Working data =
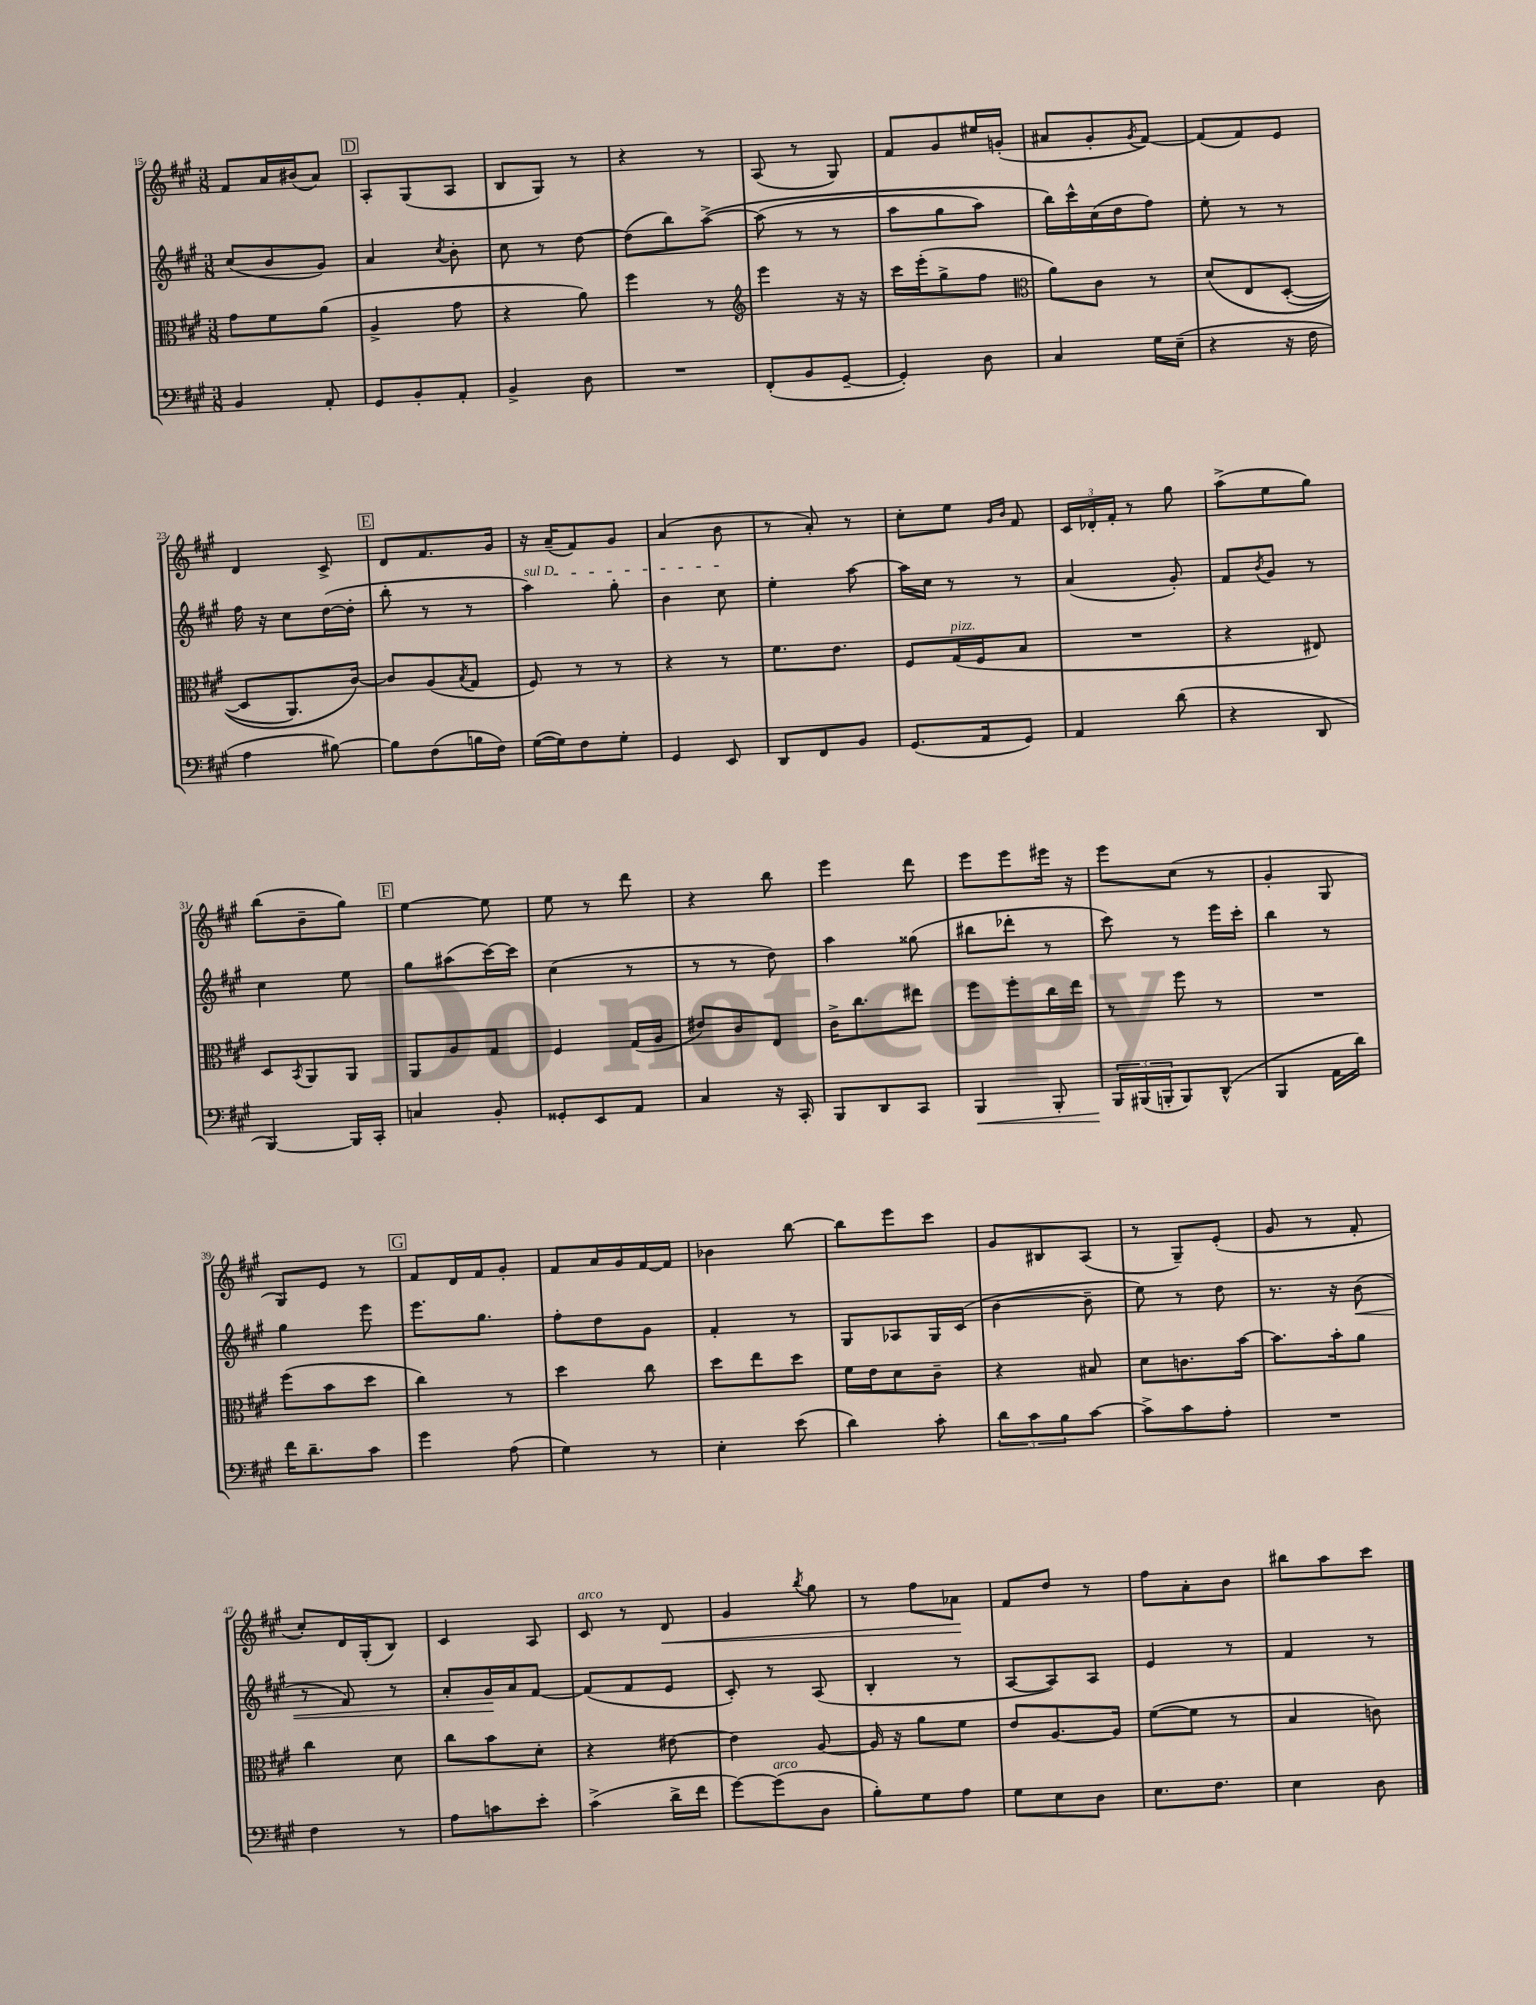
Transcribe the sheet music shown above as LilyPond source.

<<
\new StaffGroup <<
\new Staff = "s0" {
    \clef treble \key a \major \numericTimeSignature \time 3/8
    fis'8 a'16 bis'16( a'8) |
    \mark \markup { \box "D" } a8-. gis8( a8 |
    b8 gis8) r8 |
    r4 r8 |
    a8( r8 gis8) |
    fis'8 gis'8 eis''16 g'16-.( |
    ais'8 gis'8-. \acciaccatura { gis'8 } fis'8~) |
    fis'8( fis'8) e'8 |
    d'4 cis'8-> |
    \mark \markup { \box "E" } d'8 fis'8. gis'16 |
    r16 a'16--( fis'8) gis'8 |
    a'4( b'8 |
    r8 a'8-.) r8 |
    cis''8-. e''8 \grace { gis'16 b'16 } fis'8 |
    \tuplet 3/2 { cis'16 des'16-. fis'16-. } r8 gis''8 |
    a''8->( e''8 gis''8) |
    b''8( b'8-- gis''8) |
    \mark \markup { \box "F" } e''4~ e''8 |
    e''8 r8 d'''8 |
    r4 b''8 |
    e'''4 d'''8 |
    e'''8 e'''8 eis'''16 r16 |
    e'''8 cis''8( r8 |
    gis'4-. gis8 |
    gis8) e'8 r8 |
    \mark \markup { \box "G" } fis'8 d'16 fis'16 gis'8-. |
    fis'8 a'16 gis'16 fis'16~ fis'16 |
    bes'4 b''8~ |
    b''8 e'''8 cis'''8 |
    gis'8 bis8 a8( |
    r8 gis8--) e'8-.( |
    gis'8 r8 fis'8-. |
    cis''8-.) d'16 gis16-.( b8) |
    cis'4 a8 |
    cis'8^\markup { \italic "arco" } r8 d'8\< |
    gis'4 \acciaccatura { b''8 } gis''8 |
    r8 fis''8 aes'8\! |
    fis'8 d''8 r8 |
    fis''8 a'8-. b'8 |
    bis''8 a''8 cis'''8 \bar "|." |
}
\new Staff = "s1" {
    \clef treble \key a \major \numericTimeSignature \time 3/8
    cis''8( b'8 gis'8) |
    \mark \markup { \box "D" } a'4 \acciaccatura { cis''8 } b'8-. |
    cis''8 r8 d''8~ |
    d''8( b''8) a''8~->\( |
    a''8( r8 r8 |
    a''8 gis''8 a''8) |
    b''16\) cis'''16-^ cis''16( d''16 fis''8) |
    e''8-. r8 r8 |
    fis''16 r16 cis''8 d''16~( d''16-. |
    \mark \markup { \box "E" } b''8-. r8 r8 |
    \once \override TextSpanner.bound-details.left.text = \markup { \italic "sul D" } a''4\startTextSpan) gis''8-. |
    b'4 cis''8\stopTextSpan |
    e''4-. a''8~ |
    a''16 cis''16 r8 r8 |
    a'4( gis'8-.) |
    fis'8 \acciaccatura { b'8 } gis'8 r8 |
    cis''4 e''8 |
    \mark \markup { \box "F" } gis''8 ais''8( cis'''16~) cis'''16 |
    cis''4( r8 |
    r8 r8 d''8) |
    a''4 gisis''8( |
    bis''8 des'''8-. r8 |
    cis'''8) r8 e'''16 cis'''16-. |
    b''4 r8 |
    gis''4 e'''8 |
    \mark \markup { \box "G" } e'''8. gis''8. |
    fis''8-. d''8 gis'8 |
    fis'4-. r8 |
    gis8 aes8 gis16 cis'16( |
    b'4~ b'8-- |
    e''8) r8 d''8 |
    r8. r16 b'8\<( |
    r8 fis'8) r8 |
    a'8-. gis'16\! a'16 fis'8~ |
    fis'8( fis'8 e'8 |
    cis'8-.) r8 a8( |
    b4-. r8 |
    a8~ a8) a8 |
    e'4 r8 |
    fis'4 r8 \bar "|." |
}
\new Staff = "s2" {
    \clef alto \key a \major \numericTimeSignature \time 3/8
    gis'8 fis'8 a'8( |
    \mark \markup { \box "D" } a4-> gis'8 |
    r4 a'8) |
    fis''4 r8 |
    \clef treble e'''4 r16 r16 |
    cis'''16 e'''16-.( gis''8-> fis''8 |
    \clef alto a'8) cis'8 r8 |
    d'8\( e8 d8~-.( |
    d8 a,8.) cis'16~\) |
    \mark \markup { \box "E" } cis'8 a8( \acciaccatura { b8 } gis8 |
    fis8) r8 r8 |
    r4 r8 |
    fis'8. e'8. |
    fis8 gis16^\markup { \italic "pizz." }( fis16 b8 |
    R4. |
    r4 eis8) |
    d8 \acciaccatura { b,8 } a,8 a,8 |
    \mark \markup { \box "F" } a,8 a8 gis8 |
    fis4 gis16( a16 |
    eis'8) cis'8 e8 |
    cis'16-> cis''8. eis''8 |
    fis''8 fis''8-. cis''16 e''16 |
    r8 fis''8 r8 |
    R4. |
    fis''8( b'8 d''8 |
    \mark \markup { \box "G" } cis''4) r8 |
    d''4 cis''8 |
    d''8 e''8 d''8 |
    fis'16 e'16 d'8 cis'8-- |
    r4 bis8 |
    d'8 c'8. b'16~ |
    b'8. b'16-. a'8 |
    cis''4 d'8 |
    cis''8 b'8 d'8-. |
    r4 eis'8~ |
    eis'4 a8~ |
    a16 r16 a'8 fis'8 |
    e'8 a8.~ a16 |
    fis'8~( fis'8 r8 |
    b4 c'8) \bar "|." |
}
\new Staff = "s3" {
    \clef bass \key a \major \numericTimeSignature \time 3/8
    b,4 a,8-. |
    \mark \markup { \box "D" } gis,8 b,8-. a,8-. |
    b,4-> d8 |
    R4. |
    fis,8-.( b,8 gis,8~-- |
    gis,4-.) d8 |
    cis4 gis16 e16--( |
    r4 r16 fis16 |
    a4 bis8~) |
    \mark \markup { \box "E" } bis8 fis8( b16 fis16) |
    gis16~( gis16) fis8 gis8-. |
    gis,4 e,8 |
    d,8 fis,8 b,8 |
    gis,8.( a,16 gis,8) |
    a,4 d'8( |
    r4 d,8 |
    b,,4~) b,,16 cis,16-. |
    \mark \markup { \box "F" } c4 b,8-. |
    gisis,8-. e,8 a,8 |
    cis4 r16 cis,16-. |
    b,,8 d,8 cis,8 |
    b,,4\< b,,8-. |
    \tuplet 3/2 { b,,16\! bis,,16( b,,16-. } b,,8) d,8-^( |
    b,,4 a,16 d'16) |
    fis'16 d'8.-- cis'8 |
    \mark \markup { \box "G" } gis'4 a8( |
    gis4) r8 |
    e4-. e'8( |
    d'4) cis'8-. |
    \tuplet 3/2 { d'8 cis'8 b8 } cis'8~ |
    cis'8-> cis'8 a8-. |
    R4. |
    fis4 r8 |
    a8 c'8 e'8-. |
    cis'4->( d'16-> fis'16 |
    gis'8~) gis'8^\markup { \italic "arco" }( d8 |
    b8-.) gis8 a8 |
    gis8 e8 d8 |
    e8. fis8. |
    e4 d8 \bar "|." |
}
>>
>>
\layout { \context { \Score currentBarNumber = #15 } }
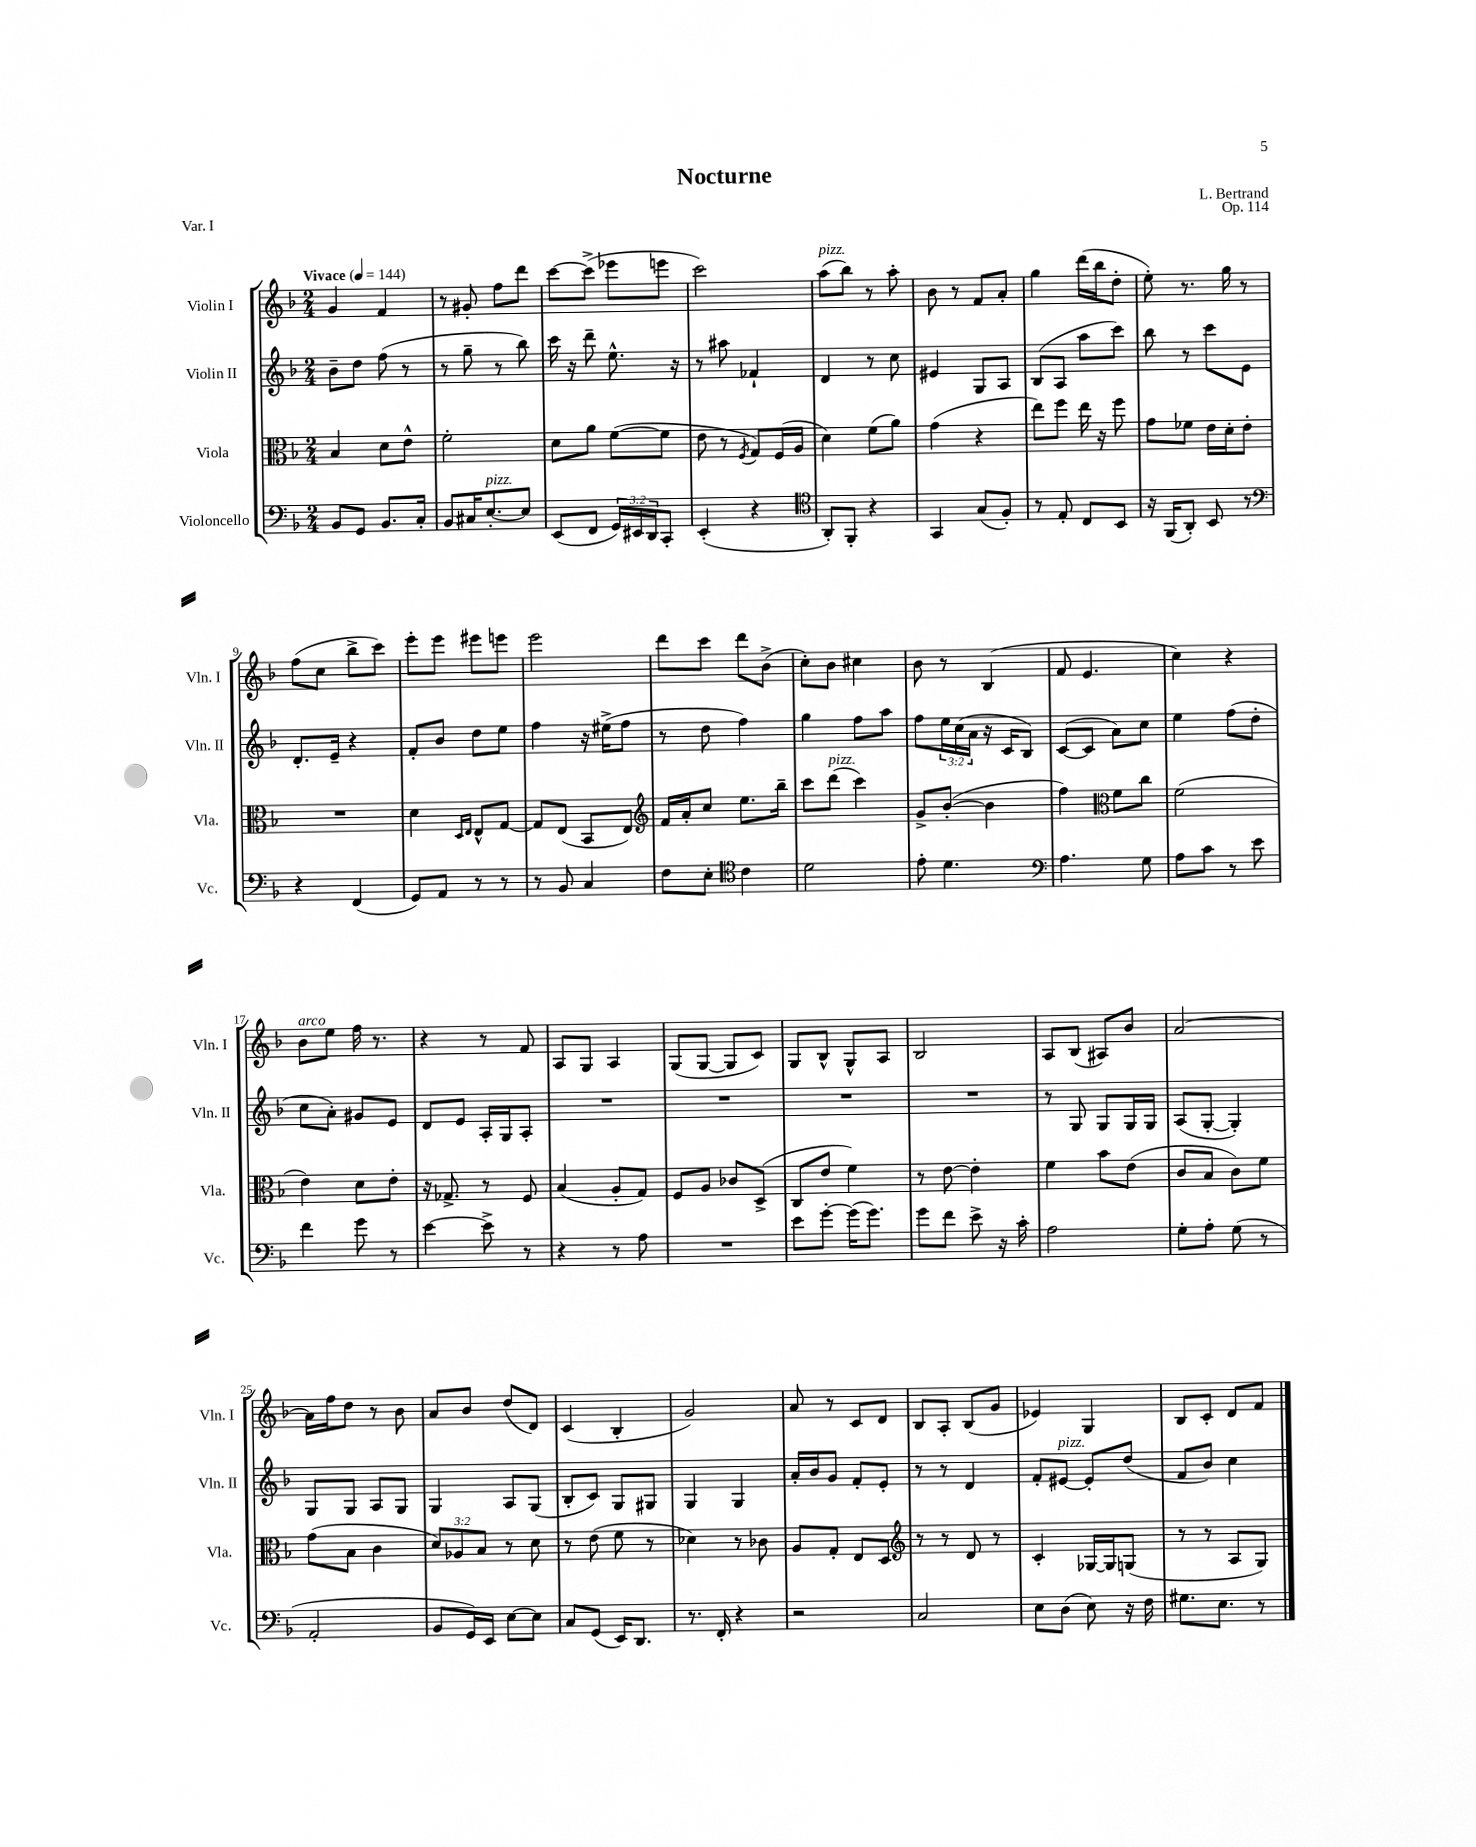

The request =
List every line of the rows above that contains the string "arco", matching case exactly.

Answer for this exercise =
    cis'8^\markup { \italic "arco" } r8 d'8\< |
    gis'8~) gis'8^\markup { \italic "arco" }( d8 |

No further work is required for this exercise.